-- Set exercise --
Where a line below holds the string "pixel", copy that line.

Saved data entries
>> BEGIN

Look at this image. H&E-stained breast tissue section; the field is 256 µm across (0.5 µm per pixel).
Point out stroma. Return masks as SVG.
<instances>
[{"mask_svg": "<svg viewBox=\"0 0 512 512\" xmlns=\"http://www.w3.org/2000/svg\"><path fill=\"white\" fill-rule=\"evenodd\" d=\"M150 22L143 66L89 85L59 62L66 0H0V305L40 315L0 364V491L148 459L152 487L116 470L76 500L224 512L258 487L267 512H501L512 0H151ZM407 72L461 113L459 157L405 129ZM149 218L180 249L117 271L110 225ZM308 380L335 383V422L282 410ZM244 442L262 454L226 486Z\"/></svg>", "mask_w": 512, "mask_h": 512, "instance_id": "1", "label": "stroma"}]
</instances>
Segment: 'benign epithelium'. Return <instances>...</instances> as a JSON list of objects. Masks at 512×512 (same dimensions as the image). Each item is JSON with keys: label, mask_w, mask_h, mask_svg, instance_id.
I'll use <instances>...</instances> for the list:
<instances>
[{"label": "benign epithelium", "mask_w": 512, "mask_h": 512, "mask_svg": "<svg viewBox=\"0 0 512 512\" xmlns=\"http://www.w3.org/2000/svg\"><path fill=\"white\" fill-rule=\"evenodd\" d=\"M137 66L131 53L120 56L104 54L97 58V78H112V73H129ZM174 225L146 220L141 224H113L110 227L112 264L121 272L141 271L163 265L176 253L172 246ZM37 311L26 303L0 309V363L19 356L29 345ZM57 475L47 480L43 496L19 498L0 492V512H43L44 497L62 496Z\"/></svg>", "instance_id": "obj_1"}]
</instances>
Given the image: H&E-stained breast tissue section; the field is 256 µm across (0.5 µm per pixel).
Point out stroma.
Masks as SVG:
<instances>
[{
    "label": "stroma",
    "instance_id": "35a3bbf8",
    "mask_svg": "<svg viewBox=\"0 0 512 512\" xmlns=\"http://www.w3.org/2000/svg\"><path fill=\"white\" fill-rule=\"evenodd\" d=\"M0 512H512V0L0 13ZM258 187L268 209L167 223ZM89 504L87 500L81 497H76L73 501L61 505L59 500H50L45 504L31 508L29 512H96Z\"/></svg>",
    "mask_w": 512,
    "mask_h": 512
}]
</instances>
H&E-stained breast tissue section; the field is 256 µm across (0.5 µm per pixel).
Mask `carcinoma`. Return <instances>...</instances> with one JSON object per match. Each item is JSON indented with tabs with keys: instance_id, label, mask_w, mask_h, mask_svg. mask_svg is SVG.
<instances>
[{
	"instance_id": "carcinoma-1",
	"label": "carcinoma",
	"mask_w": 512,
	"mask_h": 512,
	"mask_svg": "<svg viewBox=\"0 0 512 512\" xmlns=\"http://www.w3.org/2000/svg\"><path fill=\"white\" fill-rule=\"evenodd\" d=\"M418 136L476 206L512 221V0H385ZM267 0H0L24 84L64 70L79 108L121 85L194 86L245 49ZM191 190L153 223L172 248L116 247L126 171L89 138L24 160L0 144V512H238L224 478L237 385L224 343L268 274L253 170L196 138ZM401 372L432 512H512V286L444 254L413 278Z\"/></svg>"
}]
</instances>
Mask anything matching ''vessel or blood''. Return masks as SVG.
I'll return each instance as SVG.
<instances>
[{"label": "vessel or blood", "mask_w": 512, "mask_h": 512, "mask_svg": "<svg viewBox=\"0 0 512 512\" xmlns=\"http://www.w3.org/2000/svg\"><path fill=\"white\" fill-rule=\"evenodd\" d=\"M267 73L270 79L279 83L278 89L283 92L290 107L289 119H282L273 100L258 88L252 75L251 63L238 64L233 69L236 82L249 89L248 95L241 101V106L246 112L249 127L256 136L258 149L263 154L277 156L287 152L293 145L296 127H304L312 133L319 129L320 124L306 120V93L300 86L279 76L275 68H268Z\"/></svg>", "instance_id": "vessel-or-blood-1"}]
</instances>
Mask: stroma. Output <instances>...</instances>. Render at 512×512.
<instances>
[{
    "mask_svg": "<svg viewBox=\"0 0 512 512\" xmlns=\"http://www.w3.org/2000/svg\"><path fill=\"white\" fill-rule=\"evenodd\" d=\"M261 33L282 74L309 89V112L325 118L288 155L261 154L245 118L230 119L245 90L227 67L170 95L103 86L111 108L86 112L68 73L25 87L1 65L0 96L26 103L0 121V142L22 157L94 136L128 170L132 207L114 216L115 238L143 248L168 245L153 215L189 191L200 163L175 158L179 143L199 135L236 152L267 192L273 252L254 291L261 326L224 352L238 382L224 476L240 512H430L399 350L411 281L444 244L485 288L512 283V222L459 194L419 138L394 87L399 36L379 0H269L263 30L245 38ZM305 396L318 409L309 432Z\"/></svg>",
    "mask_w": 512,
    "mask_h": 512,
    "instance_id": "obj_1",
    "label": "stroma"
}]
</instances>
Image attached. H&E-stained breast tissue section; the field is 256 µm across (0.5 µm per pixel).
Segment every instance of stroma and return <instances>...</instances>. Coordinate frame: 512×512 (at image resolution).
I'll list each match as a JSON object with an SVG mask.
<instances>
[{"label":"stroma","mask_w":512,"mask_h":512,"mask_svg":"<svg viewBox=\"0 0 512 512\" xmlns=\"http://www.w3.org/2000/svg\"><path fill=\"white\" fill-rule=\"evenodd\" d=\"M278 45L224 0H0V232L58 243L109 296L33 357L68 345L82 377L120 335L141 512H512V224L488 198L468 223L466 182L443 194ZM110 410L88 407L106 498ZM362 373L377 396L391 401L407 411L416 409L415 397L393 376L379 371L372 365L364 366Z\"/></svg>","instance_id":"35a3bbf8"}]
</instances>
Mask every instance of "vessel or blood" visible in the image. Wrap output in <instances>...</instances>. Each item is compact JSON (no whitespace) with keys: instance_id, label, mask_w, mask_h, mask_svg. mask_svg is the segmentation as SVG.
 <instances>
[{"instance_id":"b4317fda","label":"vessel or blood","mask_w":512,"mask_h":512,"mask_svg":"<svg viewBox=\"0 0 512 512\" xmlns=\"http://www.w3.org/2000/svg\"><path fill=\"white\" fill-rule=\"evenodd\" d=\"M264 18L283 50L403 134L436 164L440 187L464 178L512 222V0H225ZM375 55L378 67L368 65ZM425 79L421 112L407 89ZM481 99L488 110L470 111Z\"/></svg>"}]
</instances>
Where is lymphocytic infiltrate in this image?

>> END

-- Exercise response --
Look at this image. H&E-stained breast tissue section; the field is 256 µm across (0.5 µm per pixel).
Given the image: H&E-stained breast tissue section; the field is 256 µm across (0.5 µm per pixel).
H&E-stained breast tissue section; the field is 256 µm across (0.5 µm per pixel).
Image attached. H&E-stained breast tissue section; the field is 256 µm across (0.5 µm per pixel).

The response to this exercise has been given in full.